*** RECORDS FOR PROCESSING ***

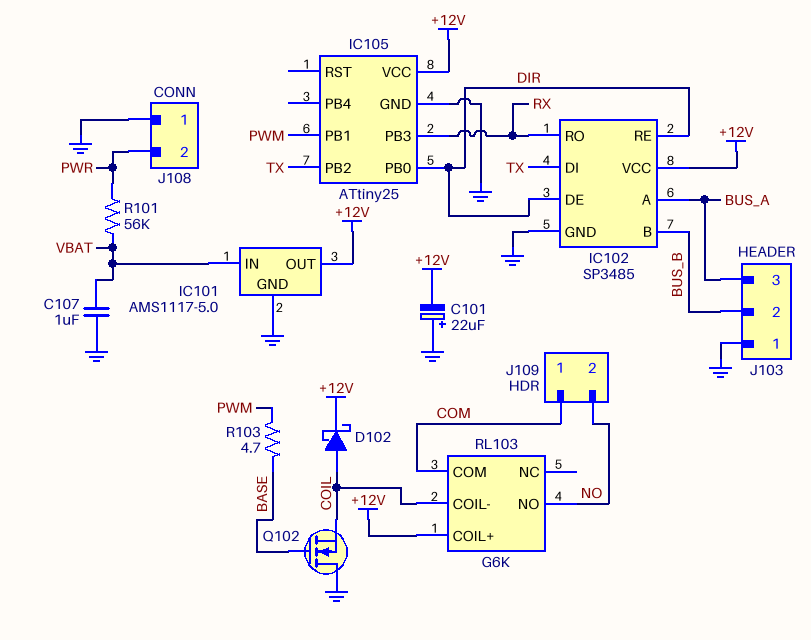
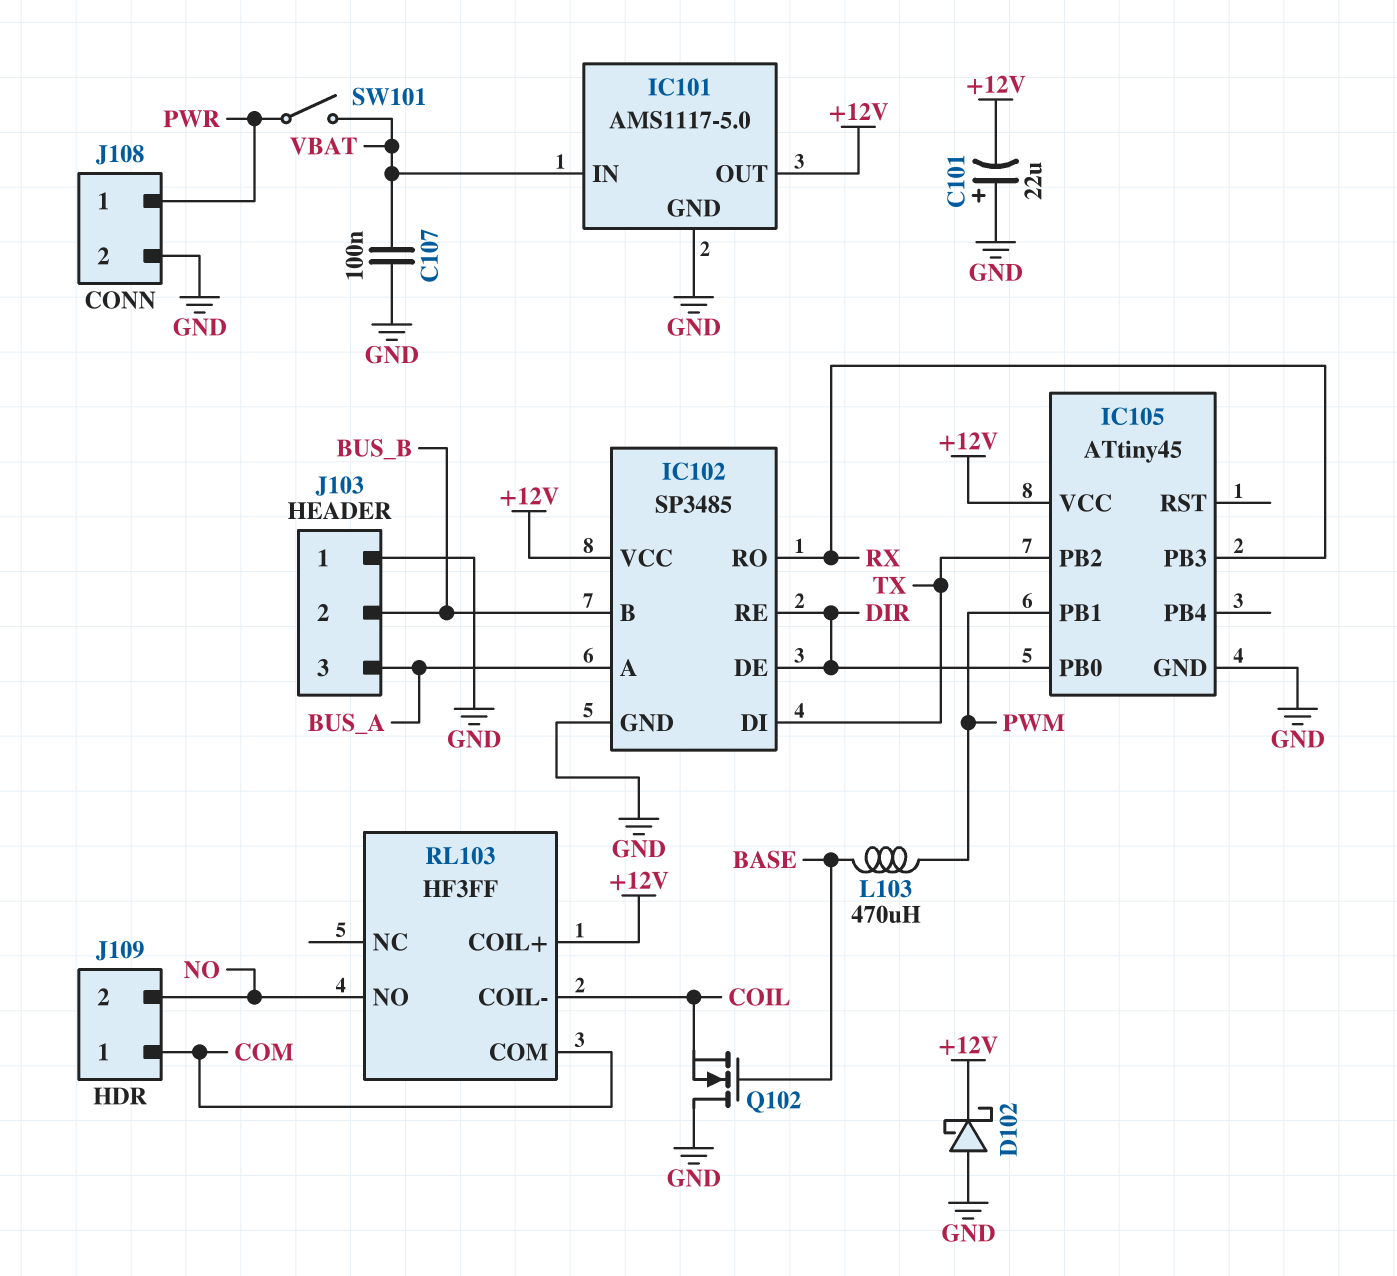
C107: 1uF (GND, VBAT) -> 100nF (GND, VBAT)
D102: schottky (A COIL, K +12V) -> schottky (A GND, K +12V)
IC105: ATtiny25 -> ATtiny45
J108 pin 1: GND -> PWR
J108 pin 2: PWR -> GND
L103: none -> 470uH (BASE, PWM)
R101: 56k (PWR, VBAT) -> none
R103: 4.7 (BASE, PWM) -> none
RL103: G6K -> HF3FF
SW101: none -> switch (PWR, VBAT)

*** End of RECORDS FOR PROCESSING ***

WHAT YOU SHOULD DO:
Every line that holds the string "VBAT" must be copied from the records above.

EXERCISE RESPONSE:
C107: 1uF (GND, VBAT) -> 100nF (GND, VBAT)
R101: 56k (PWR, VBAT) -> none
SW101: none -> switch (PWR, VBAT)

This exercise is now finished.